- What needs to be done
Produce word for word the lines of the data below running from the one that has "camera: 70 degrees left, 15 degrees down" to the one that has "(431, 248) = (368, 176): white", inclusive, and no others.

- Extracted material
▼▼▼

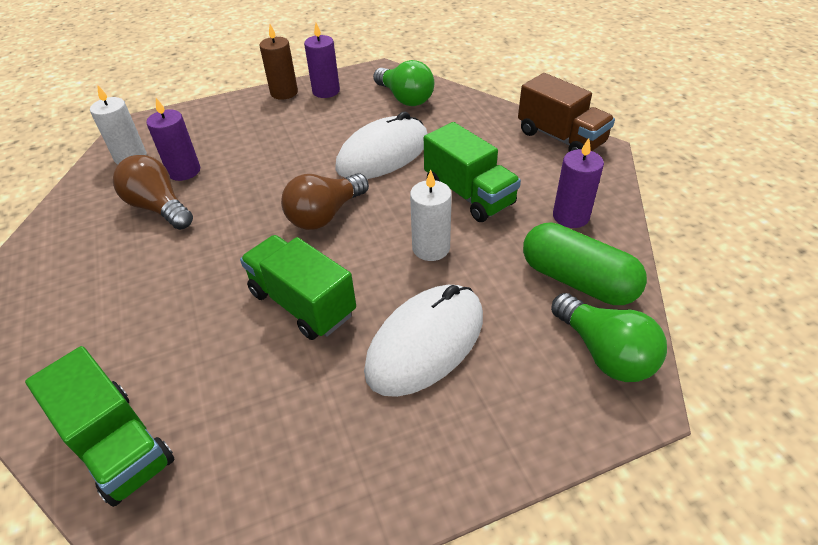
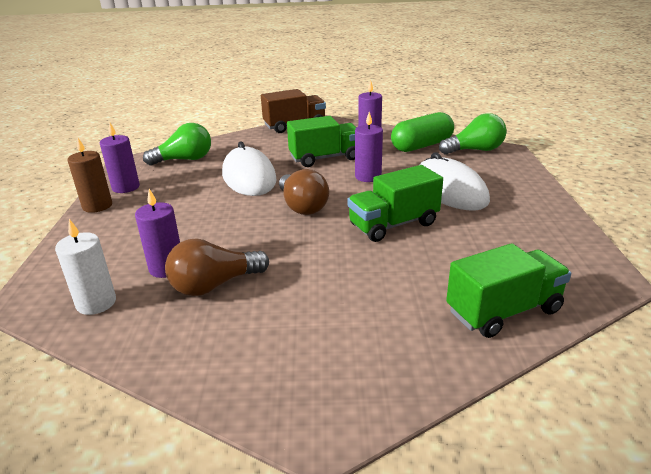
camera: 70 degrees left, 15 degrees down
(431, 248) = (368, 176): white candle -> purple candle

▲▲▲
▼▼▼

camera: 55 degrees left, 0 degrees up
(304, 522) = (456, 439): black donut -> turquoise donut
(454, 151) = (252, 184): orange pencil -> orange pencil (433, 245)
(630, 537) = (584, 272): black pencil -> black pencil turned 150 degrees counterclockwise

▲▲▲
▼▼▼

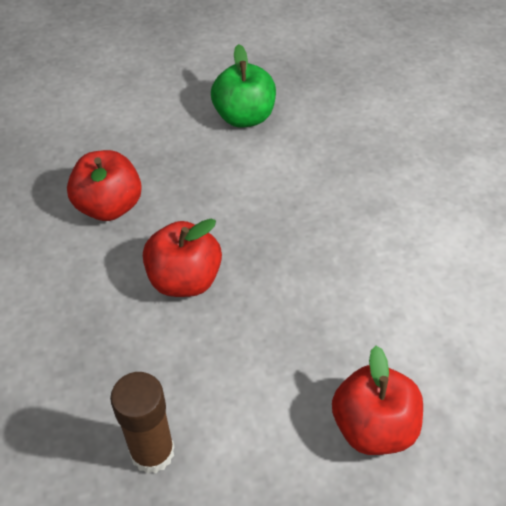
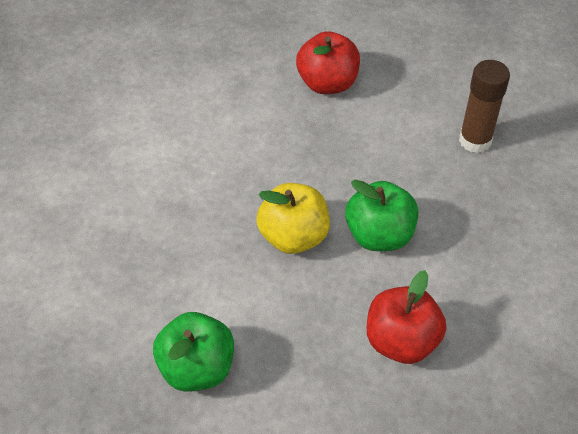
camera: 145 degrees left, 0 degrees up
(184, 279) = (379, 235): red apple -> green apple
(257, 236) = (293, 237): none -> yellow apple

▲▲▲

- Task solution
camera: 70 degrees left, 15 degrees down
(431, 248) = (368, 176): white candle -> purple candle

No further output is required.